▸ TASK DIRECTIONS:
Transcribe, exactly as they appear, the line that contains "Segment every instance", the line that contains "See the attached", and every line in between, and nothing else.

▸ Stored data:
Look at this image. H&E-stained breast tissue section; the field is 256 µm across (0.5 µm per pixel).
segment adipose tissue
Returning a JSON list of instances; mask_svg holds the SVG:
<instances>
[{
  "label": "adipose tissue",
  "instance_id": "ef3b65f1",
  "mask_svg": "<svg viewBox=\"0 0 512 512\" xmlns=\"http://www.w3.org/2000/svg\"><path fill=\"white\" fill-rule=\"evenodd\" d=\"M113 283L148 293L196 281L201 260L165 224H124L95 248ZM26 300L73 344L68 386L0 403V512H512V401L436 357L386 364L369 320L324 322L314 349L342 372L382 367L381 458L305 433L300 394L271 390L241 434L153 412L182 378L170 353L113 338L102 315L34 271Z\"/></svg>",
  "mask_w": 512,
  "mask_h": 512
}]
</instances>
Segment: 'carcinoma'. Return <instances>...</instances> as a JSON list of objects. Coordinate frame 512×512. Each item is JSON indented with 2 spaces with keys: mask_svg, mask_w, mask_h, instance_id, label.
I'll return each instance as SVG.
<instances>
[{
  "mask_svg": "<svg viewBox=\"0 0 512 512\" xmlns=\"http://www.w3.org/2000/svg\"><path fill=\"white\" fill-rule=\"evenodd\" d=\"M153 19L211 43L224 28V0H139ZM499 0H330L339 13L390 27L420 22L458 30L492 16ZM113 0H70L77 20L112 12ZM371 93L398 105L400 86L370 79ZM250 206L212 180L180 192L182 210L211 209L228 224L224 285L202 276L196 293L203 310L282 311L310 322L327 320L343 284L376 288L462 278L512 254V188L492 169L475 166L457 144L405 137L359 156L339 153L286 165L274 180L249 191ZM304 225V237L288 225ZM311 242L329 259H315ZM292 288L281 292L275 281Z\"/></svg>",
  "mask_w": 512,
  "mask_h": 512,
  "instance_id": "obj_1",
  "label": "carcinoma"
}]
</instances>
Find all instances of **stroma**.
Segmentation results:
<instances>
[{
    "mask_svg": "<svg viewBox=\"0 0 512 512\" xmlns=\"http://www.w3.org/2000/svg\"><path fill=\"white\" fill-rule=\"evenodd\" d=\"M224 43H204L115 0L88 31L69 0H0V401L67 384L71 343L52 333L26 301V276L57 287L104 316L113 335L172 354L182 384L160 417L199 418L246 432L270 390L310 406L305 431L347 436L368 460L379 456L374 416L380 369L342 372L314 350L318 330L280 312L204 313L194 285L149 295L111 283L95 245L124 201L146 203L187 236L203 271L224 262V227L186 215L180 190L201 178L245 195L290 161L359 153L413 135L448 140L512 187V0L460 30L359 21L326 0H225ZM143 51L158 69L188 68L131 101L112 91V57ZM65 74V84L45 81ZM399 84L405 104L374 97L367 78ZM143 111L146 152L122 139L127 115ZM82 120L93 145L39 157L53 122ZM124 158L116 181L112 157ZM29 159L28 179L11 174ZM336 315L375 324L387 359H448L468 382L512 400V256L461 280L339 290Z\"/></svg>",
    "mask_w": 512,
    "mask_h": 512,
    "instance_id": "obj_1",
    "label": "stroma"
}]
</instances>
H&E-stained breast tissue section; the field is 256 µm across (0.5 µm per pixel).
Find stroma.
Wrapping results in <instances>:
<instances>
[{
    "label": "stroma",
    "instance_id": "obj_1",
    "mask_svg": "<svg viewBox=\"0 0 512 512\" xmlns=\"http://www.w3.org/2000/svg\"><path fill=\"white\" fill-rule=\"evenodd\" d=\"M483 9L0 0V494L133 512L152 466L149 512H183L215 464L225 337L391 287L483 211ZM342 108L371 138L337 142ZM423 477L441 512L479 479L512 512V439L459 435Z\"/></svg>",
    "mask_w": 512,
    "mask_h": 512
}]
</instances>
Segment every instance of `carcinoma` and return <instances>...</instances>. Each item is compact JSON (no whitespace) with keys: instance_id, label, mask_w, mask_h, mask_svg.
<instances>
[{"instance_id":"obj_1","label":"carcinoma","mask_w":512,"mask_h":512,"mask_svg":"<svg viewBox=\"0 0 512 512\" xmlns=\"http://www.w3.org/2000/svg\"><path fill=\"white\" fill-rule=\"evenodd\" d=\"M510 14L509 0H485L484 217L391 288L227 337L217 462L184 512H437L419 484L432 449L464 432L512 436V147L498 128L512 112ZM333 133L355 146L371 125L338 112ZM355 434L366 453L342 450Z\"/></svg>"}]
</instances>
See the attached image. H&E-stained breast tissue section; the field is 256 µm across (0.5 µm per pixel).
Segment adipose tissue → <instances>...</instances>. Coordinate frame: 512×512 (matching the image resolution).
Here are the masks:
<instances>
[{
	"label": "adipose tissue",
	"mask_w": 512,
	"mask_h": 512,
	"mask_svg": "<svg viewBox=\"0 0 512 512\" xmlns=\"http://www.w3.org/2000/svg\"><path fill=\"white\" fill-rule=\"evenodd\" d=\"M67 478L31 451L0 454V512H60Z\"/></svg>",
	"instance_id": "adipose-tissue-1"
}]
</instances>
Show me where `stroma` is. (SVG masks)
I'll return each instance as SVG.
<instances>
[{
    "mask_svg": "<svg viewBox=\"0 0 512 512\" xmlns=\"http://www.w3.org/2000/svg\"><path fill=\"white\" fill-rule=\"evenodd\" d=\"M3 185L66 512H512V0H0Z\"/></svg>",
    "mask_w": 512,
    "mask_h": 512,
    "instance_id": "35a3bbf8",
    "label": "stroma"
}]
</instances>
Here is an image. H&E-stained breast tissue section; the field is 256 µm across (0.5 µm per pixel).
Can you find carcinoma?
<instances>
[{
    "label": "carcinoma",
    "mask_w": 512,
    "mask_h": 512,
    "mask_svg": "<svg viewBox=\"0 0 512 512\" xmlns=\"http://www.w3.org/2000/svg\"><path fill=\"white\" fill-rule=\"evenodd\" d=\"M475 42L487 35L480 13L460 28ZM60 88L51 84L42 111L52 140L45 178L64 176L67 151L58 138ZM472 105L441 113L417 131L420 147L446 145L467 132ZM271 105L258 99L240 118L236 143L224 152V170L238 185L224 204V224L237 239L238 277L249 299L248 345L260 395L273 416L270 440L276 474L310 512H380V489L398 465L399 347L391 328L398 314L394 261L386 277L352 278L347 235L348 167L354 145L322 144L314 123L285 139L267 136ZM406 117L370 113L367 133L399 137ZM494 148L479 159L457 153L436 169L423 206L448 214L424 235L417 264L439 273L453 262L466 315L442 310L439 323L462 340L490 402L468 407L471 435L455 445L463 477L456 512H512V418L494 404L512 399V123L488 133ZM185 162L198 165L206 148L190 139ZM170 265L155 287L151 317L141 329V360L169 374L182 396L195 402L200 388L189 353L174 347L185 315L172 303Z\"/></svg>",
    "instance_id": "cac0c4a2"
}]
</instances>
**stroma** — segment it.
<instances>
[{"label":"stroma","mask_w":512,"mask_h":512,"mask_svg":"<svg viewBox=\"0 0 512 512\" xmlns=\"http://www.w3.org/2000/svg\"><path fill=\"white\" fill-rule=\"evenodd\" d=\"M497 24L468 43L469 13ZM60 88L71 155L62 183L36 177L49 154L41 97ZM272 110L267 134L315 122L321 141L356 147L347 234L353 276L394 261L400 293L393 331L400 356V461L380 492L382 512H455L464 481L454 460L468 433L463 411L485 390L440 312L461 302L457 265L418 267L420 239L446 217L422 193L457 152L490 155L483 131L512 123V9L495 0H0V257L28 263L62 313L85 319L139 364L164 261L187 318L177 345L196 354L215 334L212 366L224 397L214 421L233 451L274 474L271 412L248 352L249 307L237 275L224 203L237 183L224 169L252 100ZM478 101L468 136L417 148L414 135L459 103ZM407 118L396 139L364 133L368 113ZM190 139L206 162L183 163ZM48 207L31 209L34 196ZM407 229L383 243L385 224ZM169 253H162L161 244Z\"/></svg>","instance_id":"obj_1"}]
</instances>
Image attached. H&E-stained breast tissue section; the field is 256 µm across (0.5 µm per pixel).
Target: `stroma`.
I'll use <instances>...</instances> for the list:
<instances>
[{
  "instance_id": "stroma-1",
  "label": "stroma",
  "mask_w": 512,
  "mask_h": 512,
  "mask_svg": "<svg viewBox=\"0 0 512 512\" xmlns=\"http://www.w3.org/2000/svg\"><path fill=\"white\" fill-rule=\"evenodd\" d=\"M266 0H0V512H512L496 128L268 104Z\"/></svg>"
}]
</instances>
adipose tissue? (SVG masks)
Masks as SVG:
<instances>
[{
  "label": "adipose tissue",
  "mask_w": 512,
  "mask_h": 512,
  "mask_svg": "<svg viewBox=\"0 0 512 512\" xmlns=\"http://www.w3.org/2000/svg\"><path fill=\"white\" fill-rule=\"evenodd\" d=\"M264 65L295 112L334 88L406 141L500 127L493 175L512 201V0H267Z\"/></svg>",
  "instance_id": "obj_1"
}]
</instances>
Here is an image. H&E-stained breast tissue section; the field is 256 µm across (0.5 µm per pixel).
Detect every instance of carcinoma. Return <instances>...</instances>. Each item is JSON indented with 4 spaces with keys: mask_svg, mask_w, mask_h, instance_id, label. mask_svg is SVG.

▸ PROBLEM SOLUTION:
Segment every instance of `carcinoma` and return <instances>...</instances>. Each item is compact JSON (no whitespace) with keys: instance_id, label, mask_w, mask_h, mask_svg.
<instances>
[{"instance_id":"obj_1","label":"carcinoma","mask_w":512,"mask_h":512,"mask_svg":"<svg viewBox=\"0 0 512 512\" xmlns=\"http://www.w3.org/2000/svg\"><path fill=\"white\" fill-rule=\"evenodd\" d=\"M510 14L509 0H485L484 217L391 288L227 337L217 462L184 512H437L419 484L432 449L464 432L512 436V147L498 128L512 112ZM333 133L355 146L371 125L338 112ZM355 434L366 453L342 450Z\"/></svg>"}]
</instances>
See the attached image. H&E-stained breast tissue section; the field is 256 µm across (0.5 µm per pixel).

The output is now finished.